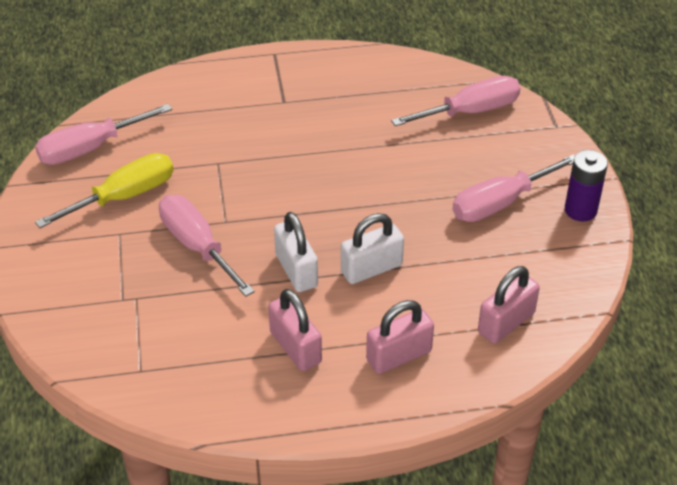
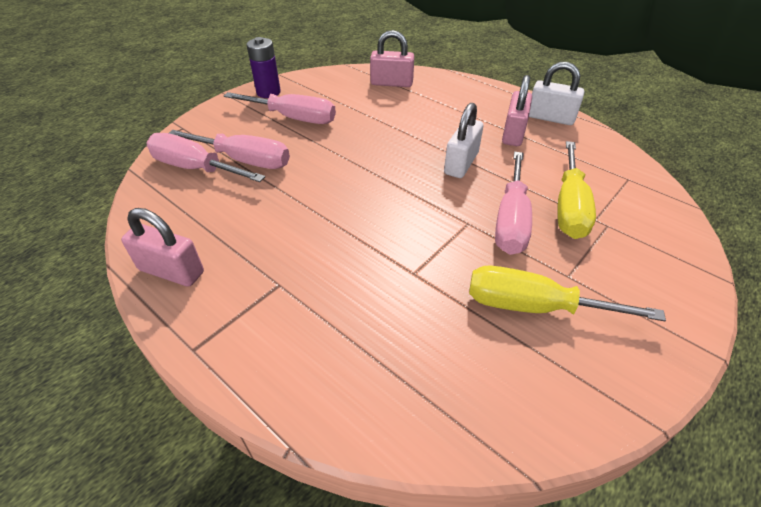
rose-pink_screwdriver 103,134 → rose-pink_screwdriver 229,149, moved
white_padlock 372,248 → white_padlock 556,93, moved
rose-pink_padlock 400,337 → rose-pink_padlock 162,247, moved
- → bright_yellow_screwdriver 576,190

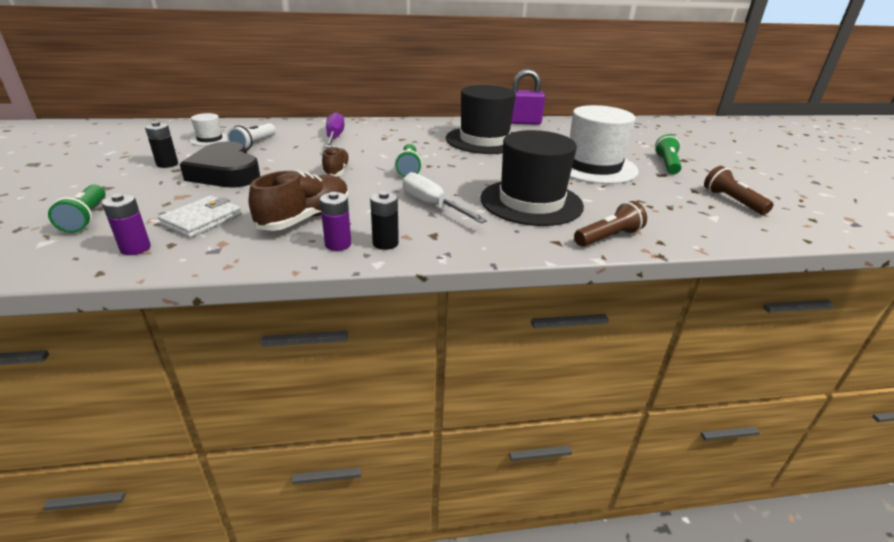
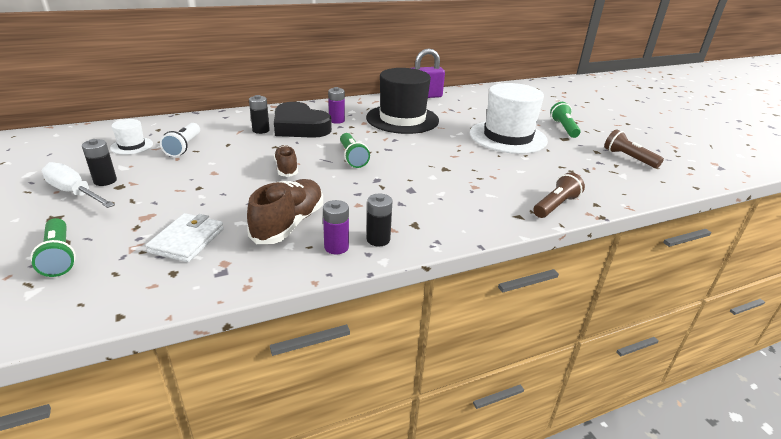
royal_purple_screwdriver 335,130 → ebony_AA_battery 259,114
ebony_hat 532,178 → -
ebony_heart 220,165 → ebony_heart 303,120, moved
white_screwdriver 445,197 → white_screwdriver 78,185, moved
royal_purple_AA_battery 126,224 → royal_purple_AA_battery 336,105, moved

::::

WORK REQUEST: Print nothing but the lines from the one that contains "ebony_hat 532,178 →" to the final line of the data, both included, exactly as they read.

SOLVED EXERCISE:
ebony_hat 532,178 → -
ebony_heart 220,165 → ebony_heart 303,120, moved
white_screwdriver 445,197 → white_screwdriver 78,185, moved
royal_purple_AA_battery 126,224 → royal_purple_AA_battery 336,105, moved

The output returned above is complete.